◆ **TASK TO CARRY OUT**
From the data below, return the exact lines starting at the line containing "camera: 40 degrees left, 0 degrees up" and ending at the line containing "camera: 85 degrees right, 0 degrees up", both included, and nothing else.

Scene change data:
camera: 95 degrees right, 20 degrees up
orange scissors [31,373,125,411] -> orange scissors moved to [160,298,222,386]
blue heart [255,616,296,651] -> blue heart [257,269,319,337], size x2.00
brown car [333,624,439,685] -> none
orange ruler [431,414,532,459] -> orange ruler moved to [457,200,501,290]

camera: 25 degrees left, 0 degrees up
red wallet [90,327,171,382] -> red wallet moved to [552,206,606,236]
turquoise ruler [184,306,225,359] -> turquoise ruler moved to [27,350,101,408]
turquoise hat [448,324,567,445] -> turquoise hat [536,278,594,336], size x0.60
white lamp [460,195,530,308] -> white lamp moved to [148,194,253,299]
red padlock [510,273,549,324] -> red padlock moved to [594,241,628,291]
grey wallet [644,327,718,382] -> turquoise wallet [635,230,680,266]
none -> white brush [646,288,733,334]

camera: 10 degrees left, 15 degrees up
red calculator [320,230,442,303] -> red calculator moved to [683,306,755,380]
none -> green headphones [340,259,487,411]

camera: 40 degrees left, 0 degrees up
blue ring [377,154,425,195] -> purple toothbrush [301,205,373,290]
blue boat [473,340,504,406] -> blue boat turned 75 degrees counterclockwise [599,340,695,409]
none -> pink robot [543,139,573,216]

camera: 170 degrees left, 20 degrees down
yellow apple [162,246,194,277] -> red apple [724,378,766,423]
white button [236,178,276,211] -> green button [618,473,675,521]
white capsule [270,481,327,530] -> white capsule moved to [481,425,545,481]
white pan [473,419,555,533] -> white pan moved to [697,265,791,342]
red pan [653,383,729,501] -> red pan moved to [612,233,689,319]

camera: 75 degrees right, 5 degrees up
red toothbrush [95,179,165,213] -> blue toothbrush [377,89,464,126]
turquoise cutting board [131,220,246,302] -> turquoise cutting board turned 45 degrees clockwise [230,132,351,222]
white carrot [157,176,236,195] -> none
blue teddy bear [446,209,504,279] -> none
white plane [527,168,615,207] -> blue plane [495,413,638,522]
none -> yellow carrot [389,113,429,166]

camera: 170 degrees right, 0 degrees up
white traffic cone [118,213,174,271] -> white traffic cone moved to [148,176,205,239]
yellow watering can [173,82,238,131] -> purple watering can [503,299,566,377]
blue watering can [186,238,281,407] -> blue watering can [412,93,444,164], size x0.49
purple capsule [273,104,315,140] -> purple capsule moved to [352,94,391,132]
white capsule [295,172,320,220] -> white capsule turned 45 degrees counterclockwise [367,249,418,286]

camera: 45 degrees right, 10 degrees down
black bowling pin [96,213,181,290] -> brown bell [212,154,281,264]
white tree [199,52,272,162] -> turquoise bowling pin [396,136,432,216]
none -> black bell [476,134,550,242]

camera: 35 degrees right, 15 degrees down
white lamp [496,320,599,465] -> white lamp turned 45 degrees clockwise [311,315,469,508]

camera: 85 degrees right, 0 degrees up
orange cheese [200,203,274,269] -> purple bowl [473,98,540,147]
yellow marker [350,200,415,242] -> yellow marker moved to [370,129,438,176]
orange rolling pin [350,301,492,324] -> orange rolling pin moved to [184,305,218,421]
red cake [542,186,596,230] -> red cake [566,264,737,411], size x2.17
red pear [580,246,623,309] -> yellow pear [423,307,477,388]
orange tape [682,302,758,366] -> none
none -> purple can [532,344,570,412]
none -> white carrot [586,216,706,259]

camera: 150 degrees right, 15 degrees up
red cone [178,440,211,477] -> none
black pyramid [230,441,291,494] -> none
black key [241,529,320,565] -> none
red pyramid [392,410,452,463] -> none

◆ **RESULT**
camera: 40 degrees left, 0 degrees up
blue ring [377,154,425,195] -> purple toothbrush [301,205,373,290]
blue boat [473,340,504,406] -> blue boat turned 75 degrees counterclockwise [599,340,695,409]
none -> pink robot [543,139,573,216]

camera: 170 degrees left, 20 degrees down
yellow apple [162,246,194,277] -> red apple [724,378,766,423]
white button [236,178,276,211] -> green button [618,473,675,521]
white capsule [270,481,327,530] -> white capsule moved to [481,425,545,481]
white pan [473,419,555,533] -> white pan moved to [697,265,791,342]
red pan [653,383,729,501] -> red pan moved to [612,233,689,319]

camera: 75 degrees right, 5 degrees up
red toothbrush [95,179,165,213] -> blue toothbrush [377,89,464,126]
turquoise cutting board [131,220,246,302] -> turquoise cutting board turned 45 degrees clockwise [230,132,351,222]
white carrot [157,176,236,195] -> none
blue teddy bear [446,209,504,279] -> none
white plane [527,168,615,207] -> blue plane [495,413,638,522]
none -> yellow carrot [389,113,429,166]

camera: 170 degrees right, 0 degrees up
white traffic cone [118,213,174,271] -> white traffic cone moved to [148,176,205,239]
yellow watering can [173,82,238,131] -> purple watering can [503,299,566,377]
blue watering can [186,238,281,407] -> blue watering can [412,93,444,164], size x0.49
purple capsule [273,104,315,140] -> purple capsule moved to [352,94,391,132]
white capsule [295,172,320,220] -> white capsule turned 45 degrees counterclockwise [367,249,418,286]

camera: 45 degrees right, 10 degrees down
black bowling pin [96,213,181,290] -> brown bell [212,154,281,264]
white tree [199,52,272,162] -> turquoise bowling pin [396,136,432,216]
none -> black bell [476,134,550,242]

camera: 35 degrees right, 15 degrees down
white lamp [496,320,599,465] -> white lamp turned 45 degrees clockwise [311,315,469,508]

camera: 85 degrees right, 0 degrees up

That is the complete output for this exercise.